What you are asked to do:
Pick out every line of the entries below where "plus" occurs, and copy those lines.

Edit difference data
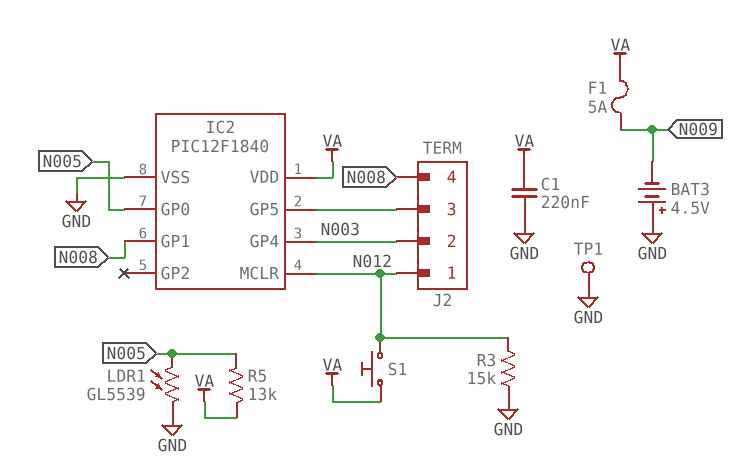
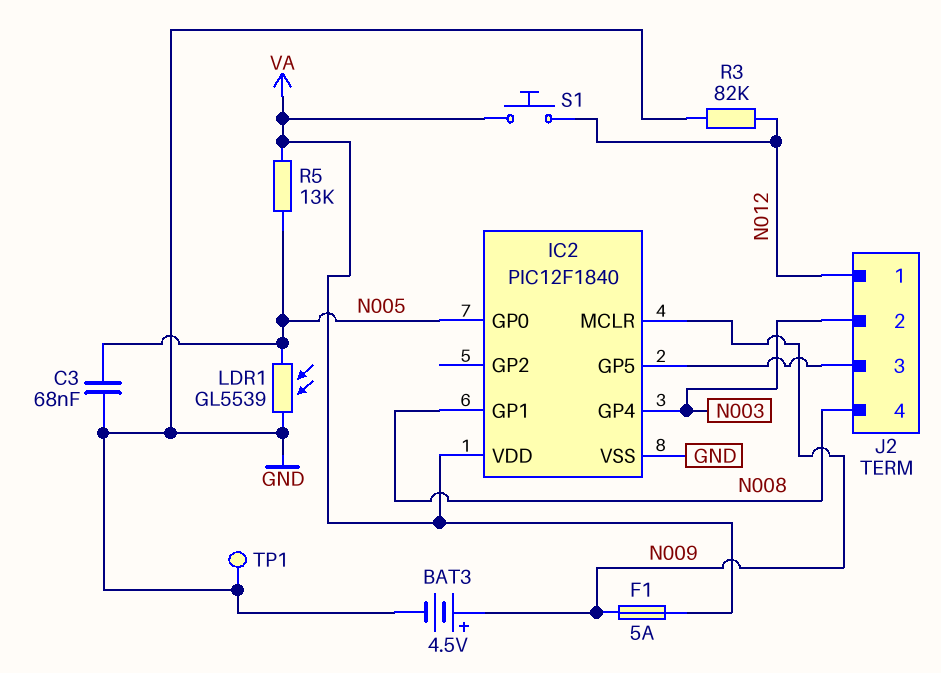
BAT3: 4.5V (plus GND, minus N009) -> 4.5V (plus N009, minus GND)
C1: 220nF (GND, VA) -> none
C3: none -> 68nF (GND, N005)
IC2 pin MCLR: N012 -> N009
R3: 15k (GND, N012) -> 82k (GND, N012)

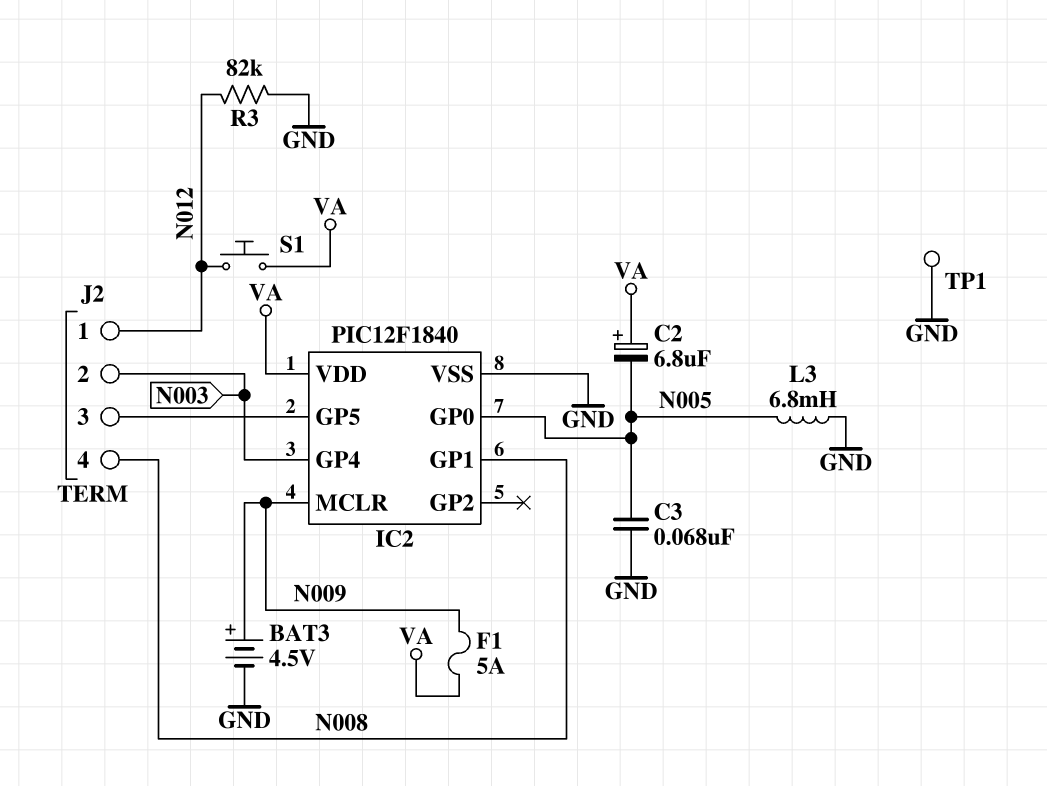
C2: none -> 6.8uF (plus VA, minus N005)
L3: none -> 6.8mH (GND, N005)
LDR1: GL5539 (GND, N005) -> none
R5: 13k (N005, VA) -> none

Finished task:
BAT3: 4.5V (plus GND, minus N009) -> 4.5V (plus N009, minus GND)
C2: none -> 6.8uF (plus VA, minus N005)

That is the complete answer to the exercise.